Colored object listings:
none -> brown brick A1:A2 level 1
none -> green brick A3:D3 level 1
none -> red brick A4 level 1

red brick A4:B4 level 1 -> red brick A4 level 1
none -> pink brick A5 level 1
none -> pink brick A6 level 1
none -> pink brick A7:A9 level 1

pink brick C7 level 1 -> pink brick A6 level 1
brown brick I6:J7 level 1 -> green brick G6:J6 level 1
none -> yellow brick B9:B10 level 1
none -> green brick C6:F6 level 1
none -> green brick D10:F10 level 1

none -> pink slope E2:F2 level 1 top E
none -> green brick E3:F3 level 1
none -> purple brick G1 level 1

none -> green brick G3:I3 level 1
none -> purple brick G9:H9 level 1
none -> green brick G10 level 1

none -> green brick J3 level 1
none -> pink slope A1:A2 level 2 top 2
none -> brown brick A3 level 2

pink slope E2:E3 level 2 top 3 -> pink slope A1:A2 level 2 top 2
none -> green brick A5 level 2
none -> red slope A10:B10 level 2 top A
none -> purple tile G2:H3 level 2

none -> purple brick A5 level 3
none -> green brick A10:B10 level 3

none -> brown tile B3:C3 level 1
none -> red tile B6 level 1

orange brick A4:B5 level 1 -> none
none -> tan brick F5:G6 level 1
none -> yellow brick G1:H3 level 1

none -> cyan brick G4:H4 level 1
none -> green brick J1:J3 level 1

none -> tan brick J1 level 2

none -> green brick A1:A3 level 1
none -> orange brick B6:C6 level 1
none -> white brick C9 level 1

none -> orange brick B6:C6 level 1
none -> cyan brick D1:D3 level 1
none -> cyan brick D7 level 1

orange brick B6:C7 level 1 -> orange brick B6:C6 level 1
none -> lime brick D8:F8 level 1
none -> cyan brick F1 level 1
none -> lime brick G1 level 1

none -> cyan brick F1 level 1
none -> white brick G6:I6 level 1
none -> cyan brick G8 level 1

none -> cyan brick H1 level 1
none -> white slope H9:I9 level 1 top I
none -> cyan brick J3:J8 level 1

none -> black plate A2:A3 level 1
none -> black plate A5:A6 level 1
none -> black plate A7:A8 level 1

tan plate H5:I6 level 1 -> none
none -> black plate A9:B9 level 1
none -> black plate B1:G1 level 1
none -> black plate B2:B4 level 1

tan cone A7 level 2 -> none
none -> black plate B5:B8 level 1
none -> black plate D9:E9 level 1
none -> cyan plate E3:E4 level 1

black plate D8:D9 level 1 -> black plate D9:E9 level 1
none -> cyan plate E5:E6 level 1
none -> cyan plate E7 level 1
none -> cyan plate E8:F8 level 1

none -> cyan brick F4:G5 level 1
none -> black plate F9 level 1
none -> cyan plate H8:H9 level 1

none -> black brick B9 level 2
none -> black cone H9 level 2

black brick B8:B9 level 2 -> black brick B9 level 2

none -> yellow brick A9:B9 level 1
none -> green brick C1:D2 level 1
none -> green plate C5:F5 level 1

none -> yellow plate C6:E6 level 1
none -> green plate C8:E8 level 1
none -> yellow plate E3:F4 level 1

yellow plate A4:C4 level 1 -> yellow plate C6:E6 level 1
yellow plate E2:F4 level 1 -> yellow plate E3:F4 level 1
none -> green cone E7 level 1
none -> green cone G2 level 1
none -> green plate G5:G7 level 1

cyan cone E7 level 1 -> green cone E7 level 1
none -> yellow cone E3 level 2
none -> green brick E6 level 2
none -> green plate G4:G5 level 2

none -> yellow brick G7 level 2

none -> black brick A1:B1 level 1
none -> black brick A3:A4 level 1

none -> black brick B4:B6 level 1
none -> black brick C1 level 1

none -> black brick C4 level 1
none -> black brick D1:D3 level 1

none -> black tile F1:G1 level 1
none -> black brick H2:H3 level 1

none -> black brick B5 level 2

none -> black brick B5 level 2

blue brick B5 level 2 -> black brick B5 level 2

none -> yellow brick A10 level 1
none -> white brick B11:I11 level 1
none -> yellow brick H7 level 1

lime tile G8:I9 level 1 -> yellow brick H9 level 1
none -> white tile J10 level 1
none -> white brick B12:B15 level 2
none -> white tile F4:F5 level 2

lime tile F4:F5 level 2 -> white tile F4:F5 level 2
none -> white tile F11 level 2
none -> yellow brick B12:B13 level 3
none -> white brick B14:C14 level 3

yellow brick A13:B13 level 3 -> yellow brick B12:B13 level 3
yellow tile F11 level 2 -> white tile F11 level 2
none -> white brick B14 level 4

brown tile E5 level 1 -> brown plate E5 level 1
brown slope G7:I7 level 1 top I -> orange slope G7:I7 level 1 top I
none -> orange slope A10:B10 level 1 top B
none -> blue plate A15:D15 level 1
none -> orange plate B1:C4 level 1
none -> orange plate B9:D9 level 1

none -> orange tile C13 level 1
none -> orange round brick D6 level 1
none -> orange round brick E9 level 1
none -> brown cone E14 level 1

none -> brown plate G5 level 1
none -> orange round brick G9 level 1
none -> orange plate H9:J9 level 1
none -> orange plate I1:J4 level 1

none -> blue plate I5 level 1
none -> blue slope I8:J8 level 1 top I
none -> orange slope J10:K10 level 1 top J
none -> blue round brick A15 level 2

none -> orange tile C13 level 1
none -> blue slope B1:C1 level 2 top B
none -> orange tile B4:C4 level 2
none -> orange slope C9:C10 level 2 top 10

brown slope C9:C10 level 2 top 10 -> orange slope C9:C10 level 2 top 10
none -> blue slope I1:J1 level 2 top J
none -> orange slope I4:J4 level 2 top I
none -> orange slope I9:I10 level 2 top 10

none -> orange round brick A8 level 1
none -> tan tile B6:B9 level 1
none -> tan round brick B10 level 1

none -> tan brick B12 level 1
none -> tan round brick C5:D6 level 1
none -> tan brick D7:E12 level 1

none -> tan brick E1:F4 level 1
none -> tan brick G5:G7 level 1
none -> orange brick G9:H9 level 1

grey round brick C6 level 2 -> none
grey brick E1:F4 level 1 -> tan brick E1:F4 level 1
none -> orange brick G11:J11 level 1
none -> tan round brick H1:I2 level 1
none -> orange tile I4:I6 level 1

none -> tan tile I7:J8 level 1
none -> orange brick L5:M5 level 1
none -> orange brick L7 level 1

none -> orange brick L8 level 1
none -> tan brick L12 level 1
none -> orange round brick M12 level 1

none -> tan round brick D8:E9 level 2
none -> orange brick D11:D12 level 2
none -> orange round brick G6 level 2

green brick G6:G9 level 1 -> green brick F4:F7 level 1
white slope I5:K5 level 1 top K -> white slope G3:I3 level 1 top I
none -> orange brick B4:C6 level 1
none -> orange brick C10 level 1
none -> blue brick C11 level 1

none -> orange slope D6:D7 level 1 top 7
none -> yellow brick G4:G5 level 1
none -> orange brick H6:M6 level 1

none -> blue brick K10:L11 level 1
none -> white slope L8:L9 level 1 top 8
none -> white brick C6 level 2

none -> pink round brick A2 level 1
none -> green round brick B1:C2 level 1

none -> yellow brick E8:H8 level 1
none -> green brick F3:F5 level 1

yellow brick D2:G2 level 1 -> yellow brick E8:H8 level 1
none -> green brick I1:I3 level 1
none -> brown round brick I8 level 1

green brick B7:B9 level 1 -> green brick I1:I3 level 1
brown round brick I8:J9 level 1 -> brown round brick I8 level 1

**Problem requirements**
Copy out each line of the data containing the string "cone".

**Response**
tan cone A7 level 2 -> none
none -> black cone H9 level 2
none -> green cone E7 level 1
none -> green cone G2 level 1
cyan cone E7 level 1 -> green cone E7 level 1
none -> yellow cone E3 level 2
none -> brown cone E14 level 1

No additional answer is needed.